* Exercise aim: Swap every occurrence of "red pentagon" in the listing for "red hexagon", and reproduce all lines otherwise unchanged.

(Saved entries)
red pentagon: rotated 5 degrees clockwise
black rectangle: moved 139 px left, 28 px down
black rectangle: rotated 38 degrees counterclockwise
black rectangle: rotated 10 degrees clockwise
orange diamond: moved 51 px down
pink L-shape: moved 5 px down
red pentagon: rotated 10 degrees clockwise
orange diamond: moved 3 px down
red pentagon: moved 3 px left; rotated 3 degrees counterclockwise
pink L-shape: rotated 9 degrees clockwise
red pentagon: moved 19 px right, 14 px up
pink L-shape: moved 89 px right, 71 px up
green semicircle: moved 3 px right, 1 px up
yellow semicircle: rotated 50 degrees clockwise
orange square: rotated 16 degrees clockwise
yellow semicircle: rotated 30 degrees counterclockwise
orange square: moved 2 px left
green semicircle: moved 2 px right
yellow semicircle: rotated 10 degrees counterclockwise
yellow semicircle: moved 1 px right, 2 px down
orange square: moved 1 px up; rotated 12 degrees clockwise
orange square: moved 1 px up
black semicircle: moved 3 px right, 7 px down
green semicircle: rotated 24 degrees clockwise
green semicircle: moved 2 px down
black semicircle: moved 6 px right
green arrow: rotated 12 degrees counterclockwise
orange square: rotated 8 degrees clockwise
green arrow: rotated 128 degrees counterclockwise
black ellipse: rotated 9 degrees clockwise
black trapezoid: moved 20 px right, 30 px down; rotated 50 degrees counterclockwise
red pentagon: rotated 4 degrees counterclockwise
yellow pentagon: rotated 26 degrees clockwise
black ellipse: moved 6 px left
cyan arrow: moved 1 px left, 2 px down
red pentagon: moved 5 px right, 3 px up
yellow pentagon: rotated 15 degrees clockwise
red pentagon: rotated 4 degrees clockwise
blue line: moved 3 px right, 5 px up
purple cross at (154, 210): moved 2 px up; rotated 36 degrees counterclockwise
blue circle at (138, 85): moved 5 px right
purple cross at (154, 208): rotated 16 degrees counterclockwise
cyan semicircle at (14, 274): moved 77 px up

* Response below:
red hexagon: rotated 5 degrees clockwise
black rectangle: moved 139 px left, 28 px down
black rectangle: rotated 38 degrees counterclockwise
black rectangle: rotated 10 degrees clockwise
orange diamond: moved 51 px down
pink L-shape: moved 5 px down
red hexagon: rotated 10 degrees clockwise
orange diamond: moved 3 px down
red hexagon: moved 3 px left; rotated 3 degrees counterclockwise
pink L-shape: rotated 9 degrees clockwise
red hexagon: moved 19 px right, 14 px up
pink L-shape: moved 89 px right, 71 px up
green semicircle: moved 3 px right, 1 px up
yellow semicircle: rotated 50 degrees clockwise
orange square: rotated 16 degrees clockwise
yellow semicircle: rotated 30 degrees counterclockwise
orange square: moved 2 px left
green semicircle: moved 2 px right
yellow semicircle: rotated 10 degrees counterclockwise
yellow semicircle: moved 1 px right, 2 px down
orange square: moved 1 px up; rotated 12 degrees clockwise
orange square: moved 1 px up
black semicircle: moved 3 px right, 7 px down
green semicircle: rotated 24 degrees clockwise
green semicircle: moved 2 px down
black semicircle: moved 6 px right
green arrow: rotated 12 degrees counterclockwise
orange square: rotated 8 degrees clockwise
green arrow: rotated 128 degrees counterclockwise
black ellipse: rotated 9 degrees clockwise
black trapezoid: moved 20 px right, 30 px down; rotated 50 degrees counterclockwise
red hexagon: rotated 4 degrees counterclockwise
yellow pentagon: rotated 26 degrees clockwise
black ellipse: moved 6 px left
cyan arrow: moved 1 px left, 2 px down
red hexagon: moved 5 px right, 3 px up
yellow pentagon: rotated 15 degrees clockwise
red hexagon: rotated 4 degrees clockwise
blue line: moved 3 px right, 5 px up
purple cross at (154, 210): moved 2 px up; rotated 36 degrees counterclockwise
blue circle at (138, 85): moved 5 px right
purple cross at (154, 208): rotated 16 degrees counterclockwise
cyan semicircle at (14, 274): moved 77 px up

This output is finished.